== What needs to be done ==
What is needed is every line of the data that includes the word "none". Please copy each one.

== Recorded information ==
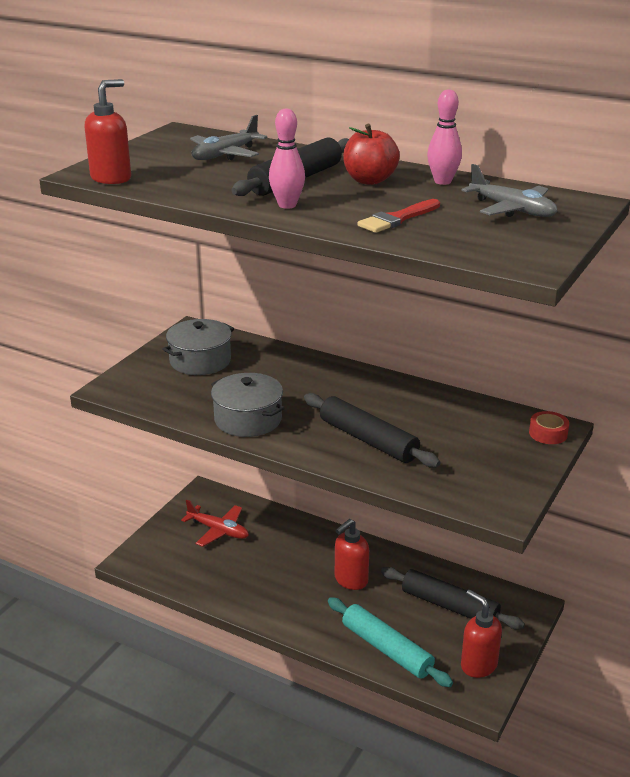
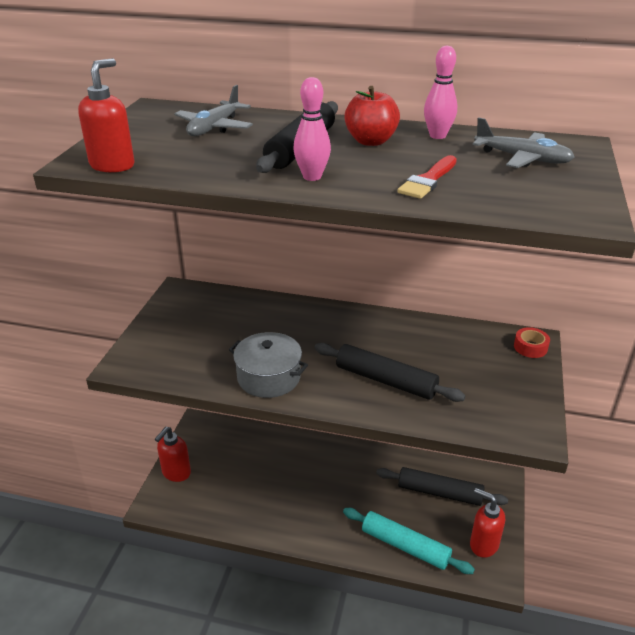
camera: 15 degrees left, 5 degrees up
(200, 361) = (199, 322): grey pot -> none
(218, 531) = (223, 459): red plane -> none
(350, 580) = (351, 485): red soap dispenser -> red soap dispenser (176, 473)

== Task solution ==
(200, 361) = (199, 322): grey pot -> none
(218, 531) = (223, 459): red plane -> none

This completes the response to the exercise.